▸ Task details
Here the answer should be the line with "R1: 10k (NET3, VDD) -> 6.8k (NET3, VDD)" and all the lines after it through the end of the listing, each repeated exactly, and no other text.

▸ Record set
________
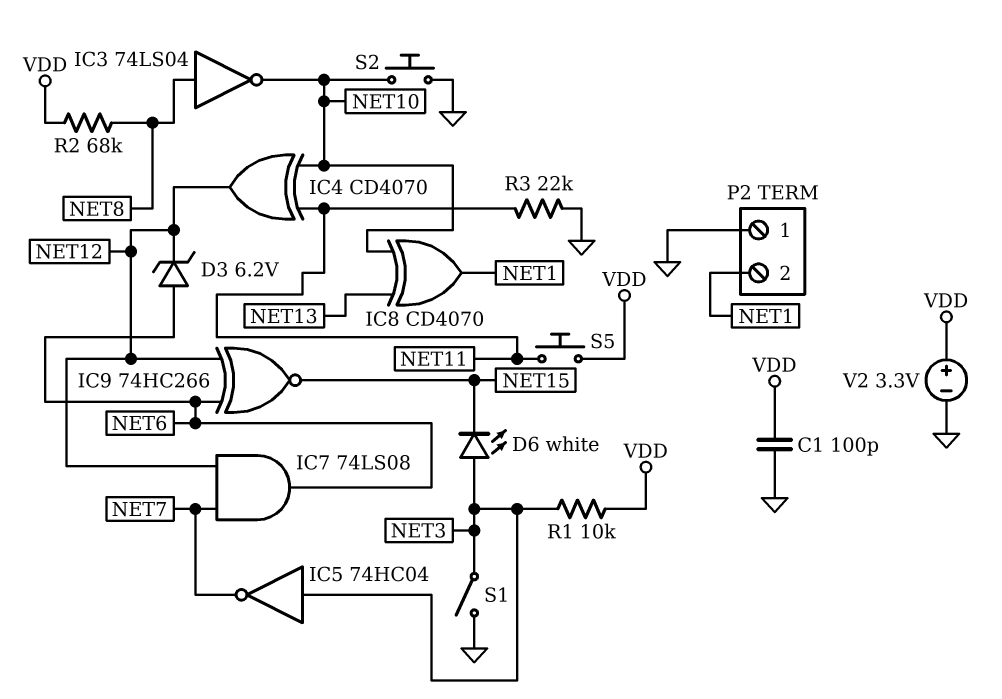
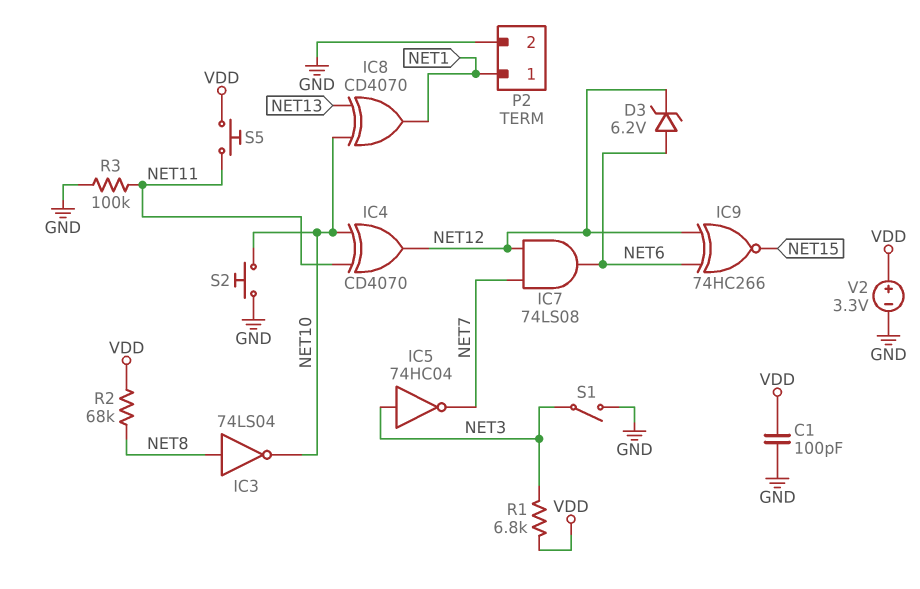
D6: LED white (A NET3, K NET15) -> none
P2 pin 1: GND -> NET1
P2 pin 2: NET1 -> GND
R1: 10k (NET3, VDD) -> 6.8k (NET3, VDD)
R3: 22k (GND, NET11) -> 100k (GND, NET11)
________
▸ Problem solution
R1: 10k (NET3, VDD) -> 6.8k (NET3, VDD)
R3: 22k (GND, NET11) -> 100k (GND, NET11)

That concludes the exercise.